→ What to work on: Your answer should be the lines of the material that include the word "none".

→ Extracted entries:
# # # #
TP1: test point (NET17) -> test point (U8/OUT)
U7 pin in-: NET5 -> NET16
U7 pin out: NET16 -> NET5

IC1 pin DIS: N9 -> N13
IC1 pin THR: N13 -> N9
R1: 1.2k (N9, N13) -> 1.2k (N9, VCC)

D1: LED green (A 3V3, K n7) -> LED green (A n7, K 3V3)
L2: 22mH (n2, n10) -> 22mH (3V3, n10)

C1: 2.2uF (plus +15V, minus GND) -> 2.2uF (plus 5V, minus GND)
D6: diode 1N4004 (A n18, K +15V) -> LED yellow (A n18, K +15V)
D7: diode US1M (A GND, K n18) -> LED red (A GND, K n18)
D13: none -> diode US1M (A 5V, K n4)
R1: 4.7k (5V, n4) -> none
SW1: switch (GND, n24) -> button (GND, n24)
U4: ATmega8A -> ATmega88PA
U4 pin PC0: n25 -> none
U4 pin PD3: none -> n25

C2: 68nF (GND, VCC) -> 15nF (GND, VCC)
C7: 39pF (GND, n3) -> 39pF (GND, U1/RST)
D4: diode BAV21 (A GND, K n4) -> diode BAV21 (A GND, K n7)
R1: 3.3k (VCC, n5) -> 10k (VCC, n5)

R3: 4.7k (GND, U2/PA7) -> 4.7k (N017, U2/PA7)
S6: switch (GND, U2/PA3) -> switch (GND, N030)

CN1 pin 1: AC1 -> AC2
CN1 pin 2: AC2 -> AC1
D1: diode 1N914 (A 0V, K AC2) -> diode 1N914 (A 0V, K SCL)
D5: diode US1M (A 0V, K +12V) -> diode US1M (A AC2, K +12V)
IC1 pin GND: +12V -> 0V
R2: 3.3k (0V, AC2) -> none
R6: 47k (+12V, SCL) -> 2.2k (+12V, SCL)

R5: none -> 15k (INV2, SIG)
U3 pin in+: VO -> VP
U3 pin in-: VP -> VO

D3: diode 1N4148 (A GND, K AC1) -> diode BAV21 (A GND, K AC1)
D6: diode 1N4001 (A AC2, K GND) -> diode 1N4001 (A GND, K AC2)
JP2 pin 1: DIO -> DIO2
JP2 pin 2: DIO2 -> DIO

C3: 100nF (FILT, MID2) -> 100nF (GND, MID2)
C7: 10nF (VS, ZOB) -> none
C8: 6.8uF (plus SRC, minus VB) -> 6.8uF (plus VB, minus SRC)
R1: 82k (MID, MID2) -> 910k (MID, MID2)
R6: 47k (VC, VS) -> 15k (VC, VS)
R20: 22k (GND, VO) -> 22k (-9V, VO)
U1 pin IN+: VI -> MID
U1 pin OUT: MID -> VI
# # # #
→ The answer:
D13: none -> diode US1M (A 5V, K n4)
R1: 4.7k (5V, n4) -> none
U4 pin PC0: n25 -> none
U4 pin PD3: none -> n25
R2: 3.3k (0V, AC2) -> none
R5: none -> 15k (INV2, SIG)
C7: 10nF (VS, ZOB) -> none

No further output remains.